(Extracted data)
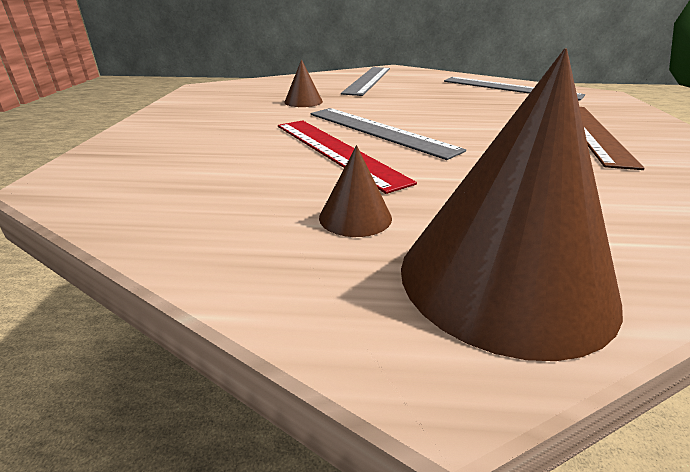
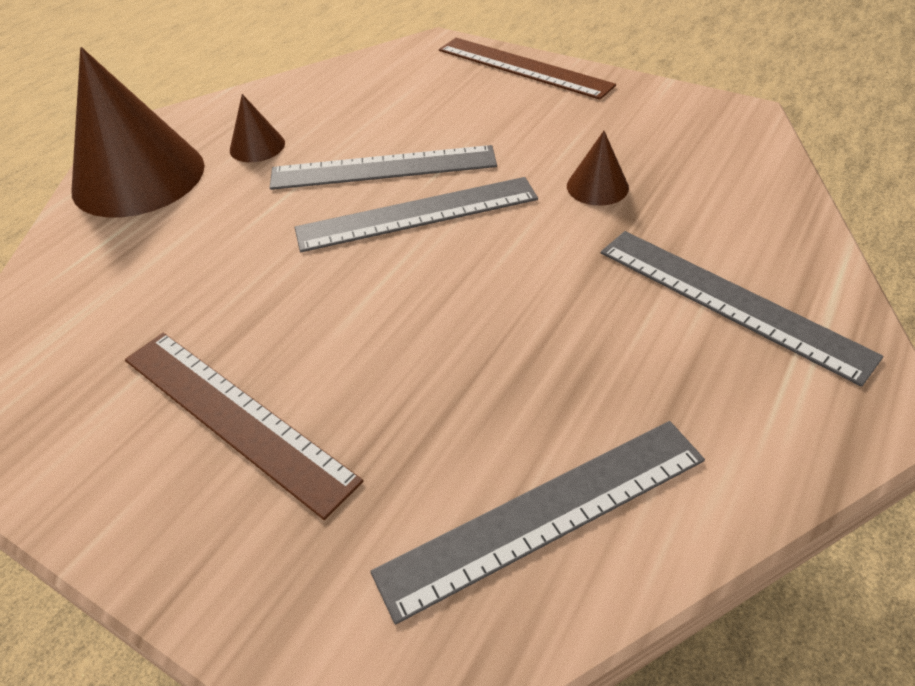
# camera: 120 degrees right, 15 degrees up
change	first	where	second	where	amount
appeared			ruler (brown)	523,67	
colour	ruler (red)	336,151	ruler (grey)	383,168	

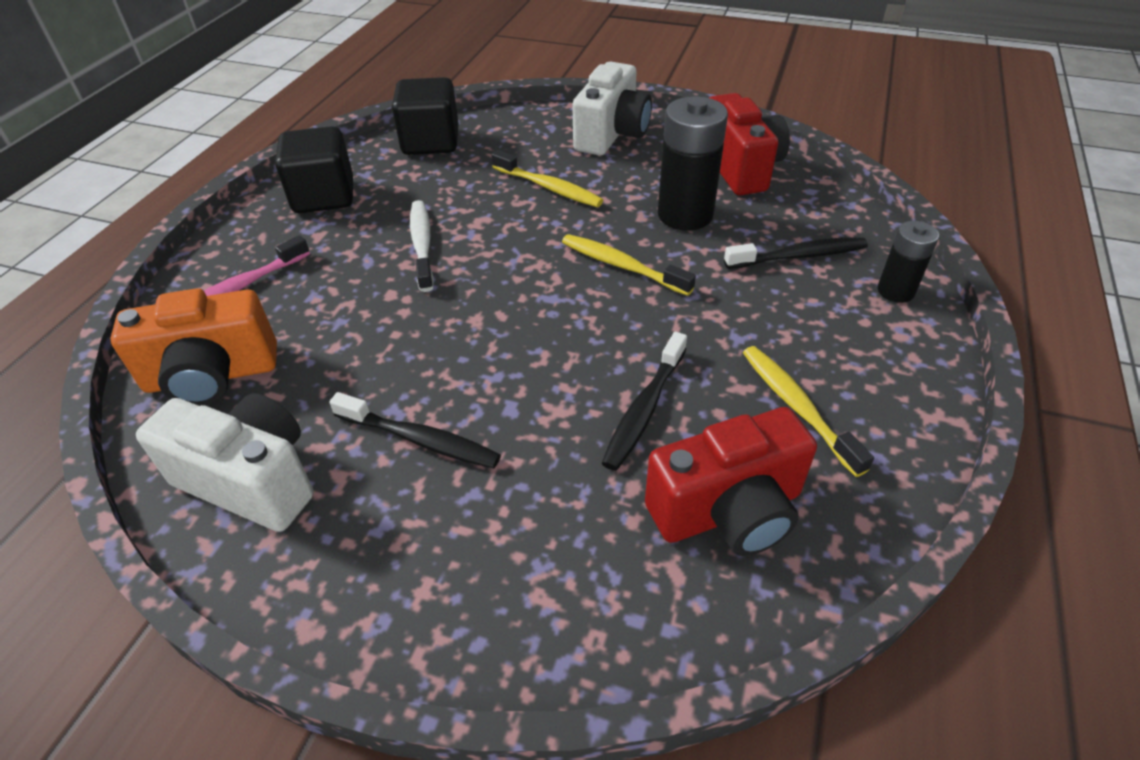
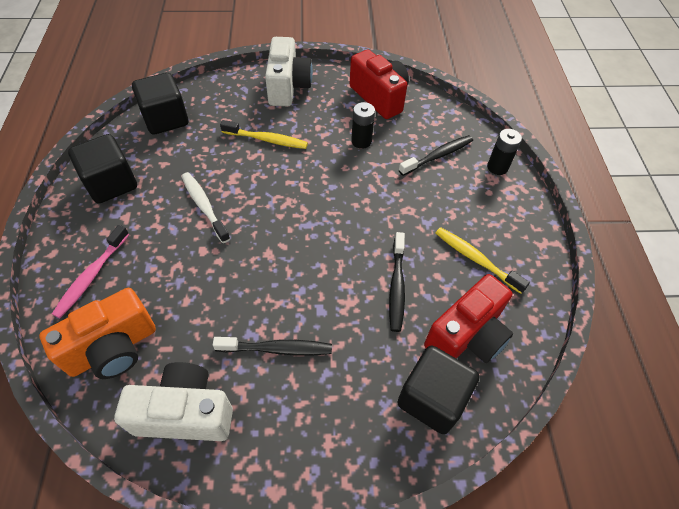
# camera: 25 degrees left, 10 degrees up
change	first	where	second	where	amount
missing	toothbrush (yellow)	621,266			
appeared			cube (black)	431,398	
size	battery (black)	685,215		361,141	x0.58

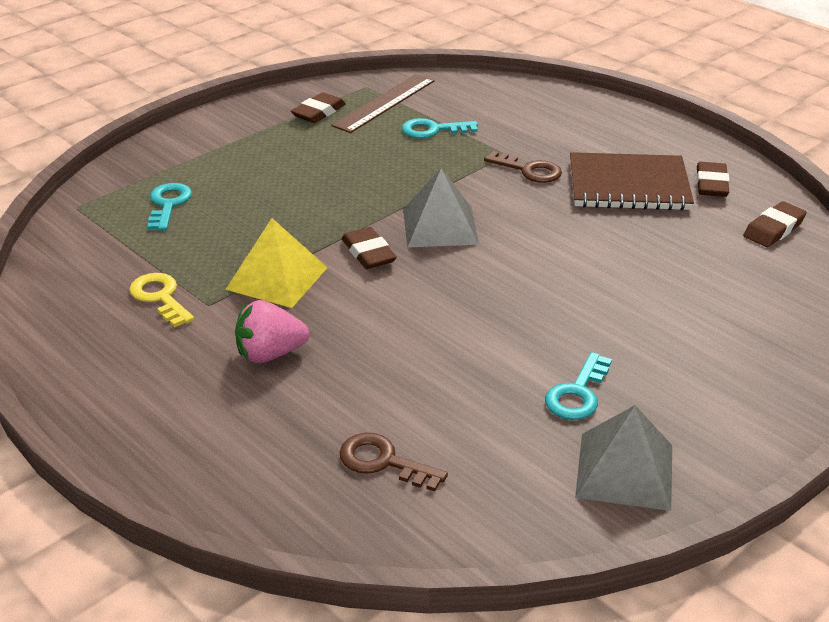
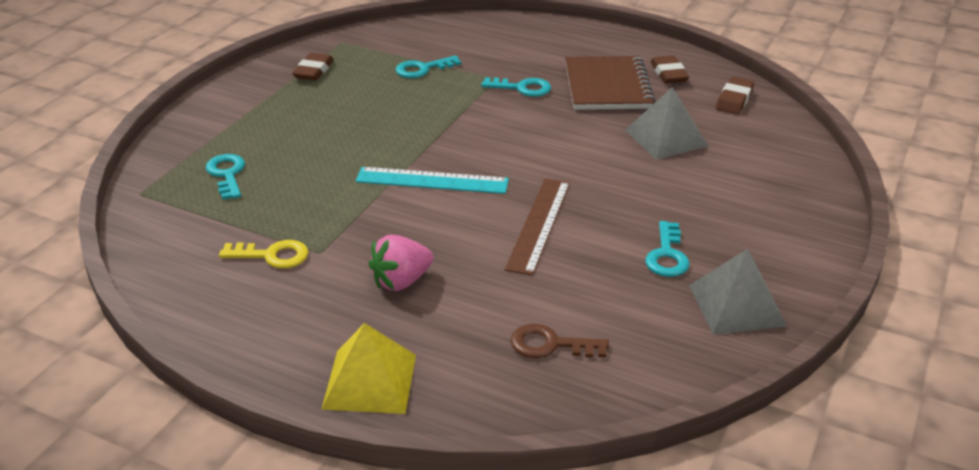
# camera: 20 degrees left, 0 degrees up
change	first	where	second	where	amount
relocated	pyramid (yellow)	277,278		369,381	
relocated	ruler (brown)	384,103		539,224	
relocated	pyramid (grey)	440,226		666,138	
exchanged	eraser (brown)	368,253	ruler (turquoise)	432,180	
colour	key (brown)	529,170	key (turquoise)	522,88	
spun	key (yellow)	160,297		272,255	150 degrees clockwise
spun	notebook (brown)	628,185		607,86	75 degrees counterclockwise

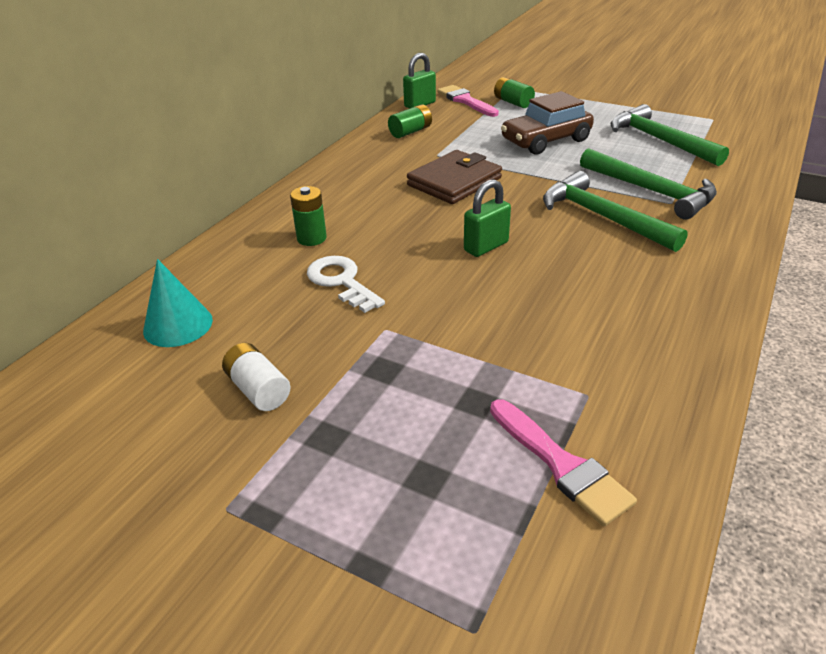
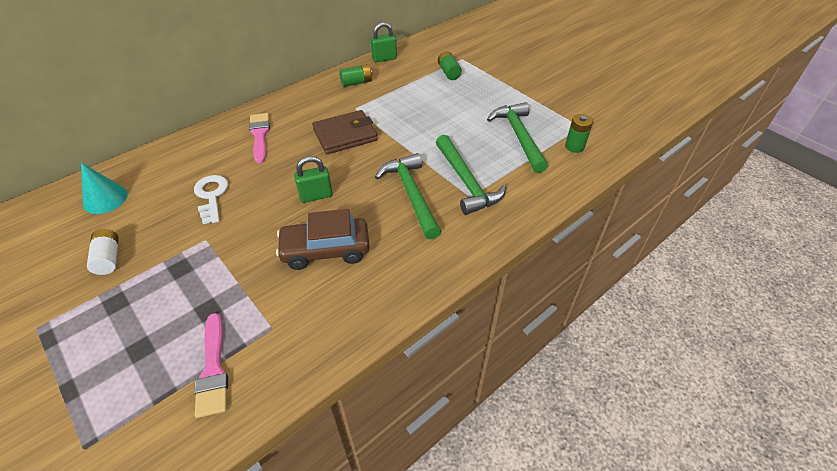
# camera: 20 degrees right, 10 degrees up
change	first	where	second	where	amount
relocated	battery (green)	311,238		574,146	
relocated	brush (pink)	466,101		260,135	
relocated	car (brown)	545,140		325,250	

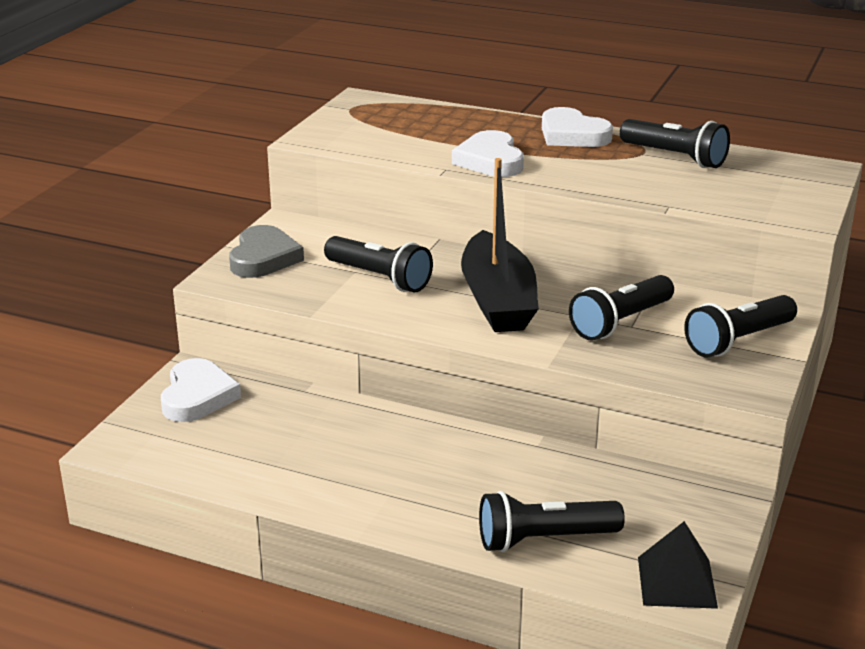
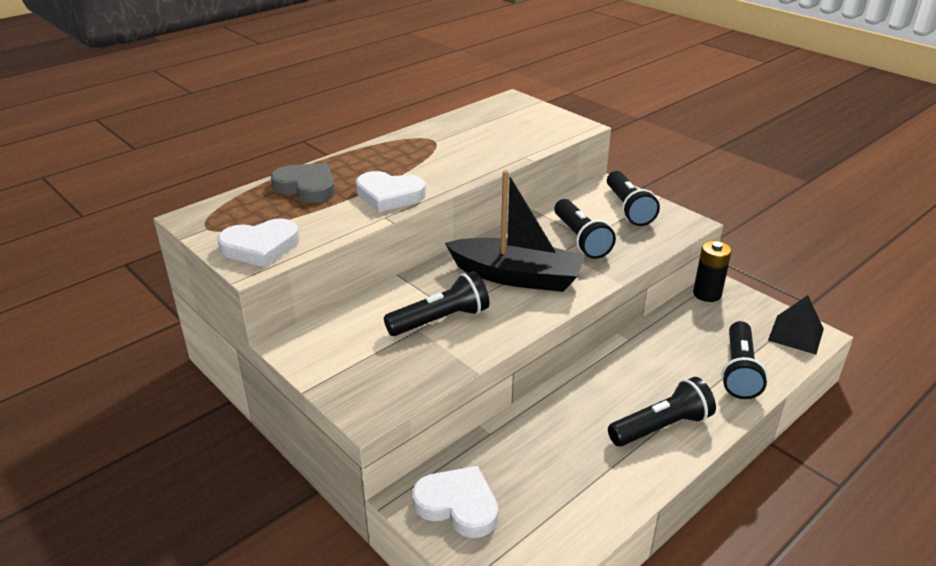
# camera: 65 degrees left, 5 degrees up
change	first	where	second	where	amount
appeared			battery (black)	707,294	
relocated	heart (grey)	264,258		307,187	
relocated	heart (white)	572,135		260,247	
relocated	flashlight (black)	675,157		661,427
(End Extracted data)
The listing must be repeated word for word, and none of its pictures may appear in the copy.

__Final answer__:
# camera: 120 degrees right, 15 degrees up
change	first	where	second	where	amount
appeared			ruler (brown)	523,67	
colour	ruler (red)	336,151	ruler (grey)	383,168	

# camera: 25 degrees left, 10 degrees up
change	first	where	second	where	amount
missing	toothbrush (yellow)	621,266			
appeared			cube (black)	431,398	
size	battery (black)	685,215		361,141	x0.58

# camera: 20 degrees left, 0 degrees up
change	first	where	second	where	amount
relocated	pyramid (yellow)	277,278		369,381	
relocated	ruler (brown)	384,103		539,224	
relocated	pyramid (grey)	440,226		666,138	
exchanged	eraser (brown)	368,253	ruler (turquoise)	432,180	
colour	key (brown)	529,170	key (turquoise)	522,88	
spun	key (yellow)	160,297		272,255	150 degrees clockwise
spun	notebook (brown)	628,185		607,86	75 degrees counterclockwise

# camera: 20 degrees right, 10 degrees up
change	first	where	second	where	amount
relocated	battery (green)	311,238		574,146	
relocated	brush (pink)	466,101		260,135	
relocated	car (brown)	545,140		325,250	

# camera: 65 degrees left, 5 degrees up
change	first	where	second	where	amount
appeared			battery (black)	707,294	
relocated	heart (grey)	264,258		307,187	
relocated	heart (white)	572,135		260,247	
relocated	flashlight (black)	675,157		661,427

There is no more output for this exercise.